(Before-and-after object listings)
========

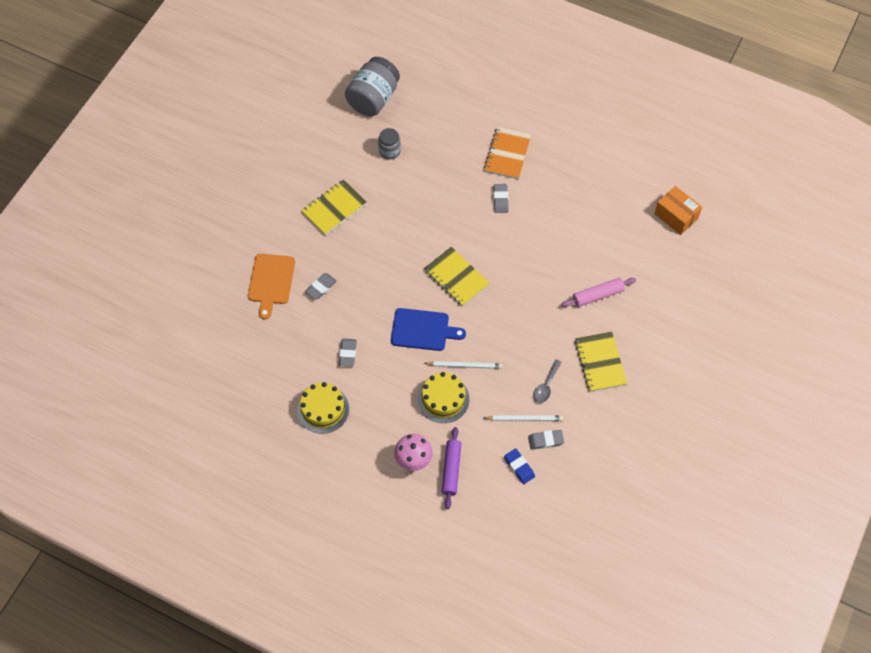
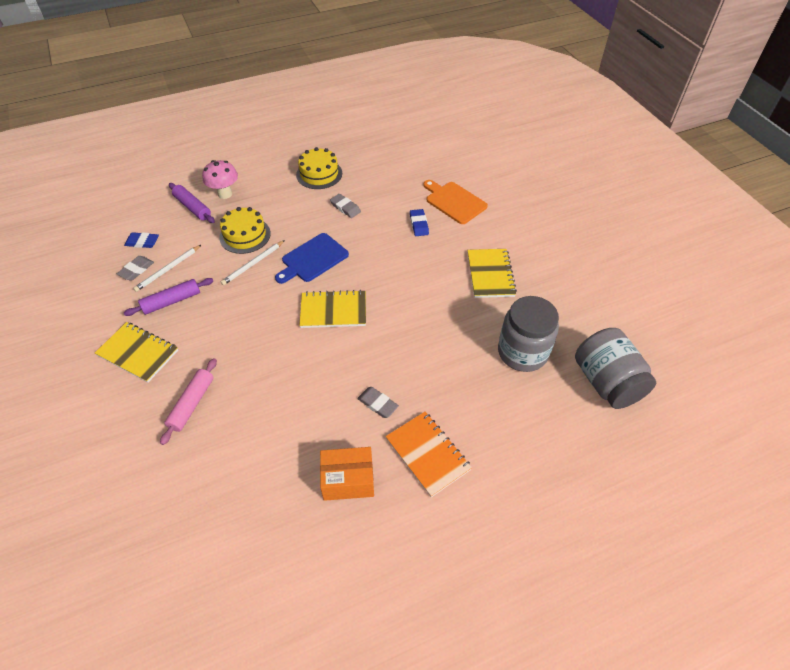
camera: 130 degrees right, 10 degrees down
(321, 287) = (419, 224): grey eraser -> blue eraser
(389, 151) = (522, 352): grey jar -> grey jar, size x1.86
(546, 385) = (172, 301): grey spoon -> purple rolling pin
(676, 216) = (177, 567): orange box -> orange box (348, 480)

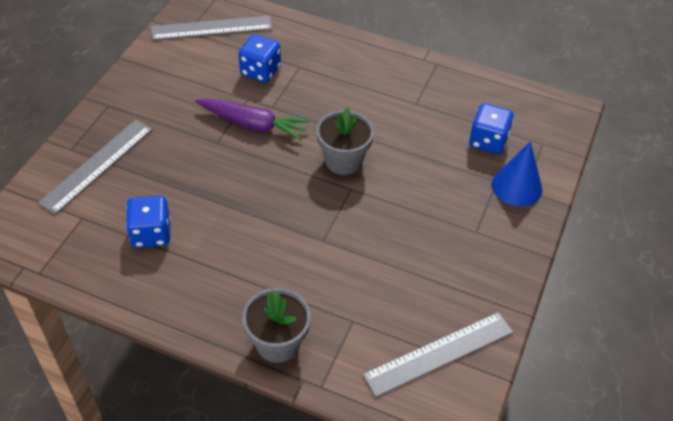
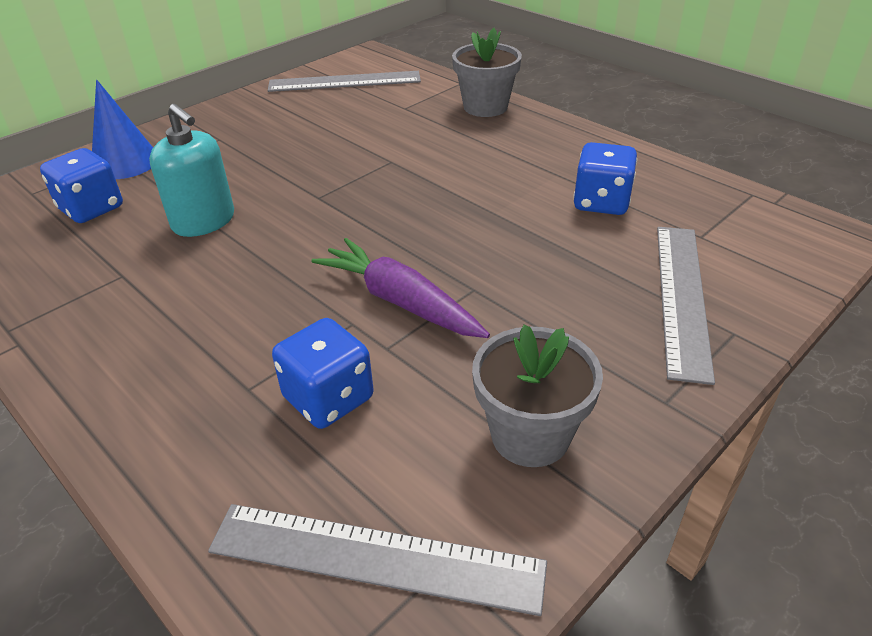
camera: 155 degrees left, 10 degrees down
(97, 165) = (682, 297): grey ruler -> grey ruler turned 45 degrees counterclockwise
(343, 161) = (301, 226): grey flower pot -> grey flower pot (530, 435)
(407, 149) = (204, 221): none -> turquoise soap dispenser

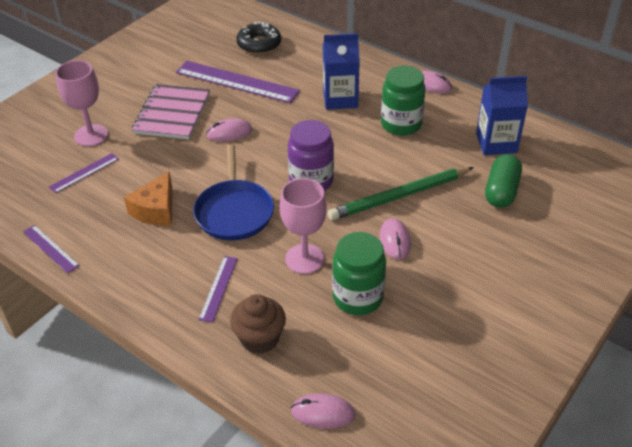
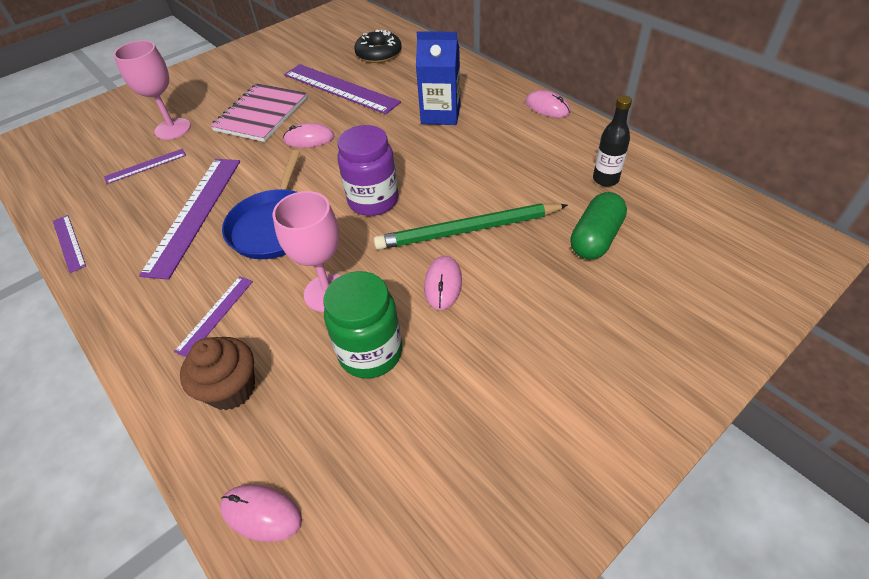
camera: 15 degrees right, 5 degrees up
(156, 210) = (195, 214): orange cheese -> purple ruler
(401, 124) = (498, 147): green jar -> none
(496, 143) = (605, 179): blue carton -> black bottle

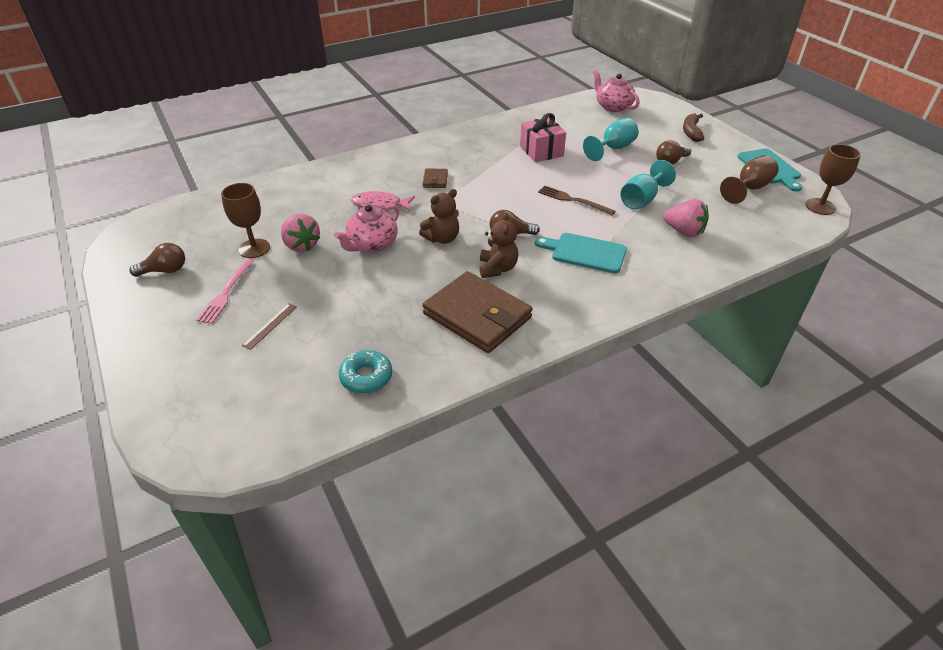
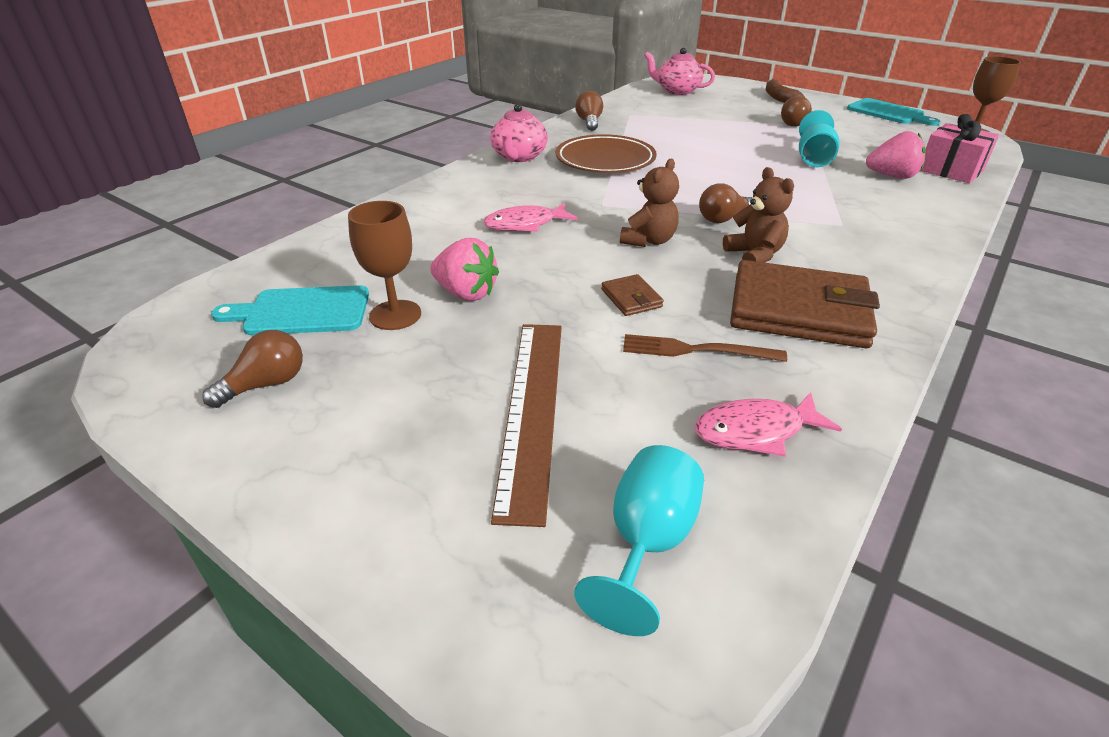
camera: 25 degrees left, 5 degrees down
(226, 293) = (409, 385): pink fork -> none
(270, 326) = (532, 409): brown ruler -> brown ruler, size x2.35
(366, 377) = (756, 431): turquoise donut -> pink fish
(372, 244) = (566, 268): pink teapot -> pink teapot (519, 157)
(435, 180) = (565, 185): brown wallet -> brown wallet (631, 298)
(484, 164) = (605, 160): none -> brown plate
(509, 126) = (589, 122): none -> brown light bulb
(541, 151) = (653, 138): pink gift -> pink gift (950, 170)
(573, 200) = (746, 173): brown fork -> brown fork (696, 350)
(585, 252) = (826, 216): turquoise cutting board -> turquoise cutting board (301, 311)
(613, 148) = (725, 123): turquoise goblet -> turquoise goblet (647, 542)
(749, 188) = (895, 131): brown goblet -> none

========

INSTRUCTIONS FOR THE TASK.
Please output every entry above exactly, without the pictures.

COMPLETED EXERCISE.
camera: 130 degrees right, 10 degrees down
(321, 287) = (419, 224): grey eraser -> blue eraser
(389, 151) = (522, 352): grey jar -> grey jar, size x1.86
(546, 385) = (172, 301): grey spoon -> purple rolling pin
(676, 216) = (177, 567): orange box -> orange box (348, 480)

camera: 155 degrees left, 10 degrees down
(97, 165) = (682, 297): grey ruler -> grey ruler turned 45 degrees counterclockwise
(343, 161) = (301, 226): grey flower pot -> grey flower pot (530, 435)
(407, 149) = (204, 221): none -> turquoise soap dispenser

camera: 15 degrees right, 5 degrees up
(156, 210) = (195, 214): orange cheese -> purple ruler
(401, 124) = (498, 147): green jar -> none
(496, 143) = (605, 179): blue carton -> black bottle

camera: 25 degrees left, 5 degrees down
(226, 293) = (409, 385): pink fork -> none
(270, 326) = (532, 409): brown ruler -> brown ruler, size x2.35
(366, 377) = (756, 431): turquoise donut -> pink fish
(372, 244) = (566, 268): pink teapot -> pink teapot (519, 157)
(435, 180) = (565, 185): brown wallet -> brown wallet (631, 298)
(484, 164) = (605, 160): none -> brown plate
(509, 126) = (589, 122): none -> brown light bulb
(541, 151) = (653, 138): pink gift -> pink gift (950, 170)
(573, 200) = (746, 173): brown fork -> brown fork (696, 350)
(585, 252) = (826, 216): turquoise cutting board -> turquoise cutting board (301, 311)
(613, 148) = (725, 123): turquoise goblet -> turquoise goblet (647, 542)
(749, 188) = (895, 131): brown goblet -> none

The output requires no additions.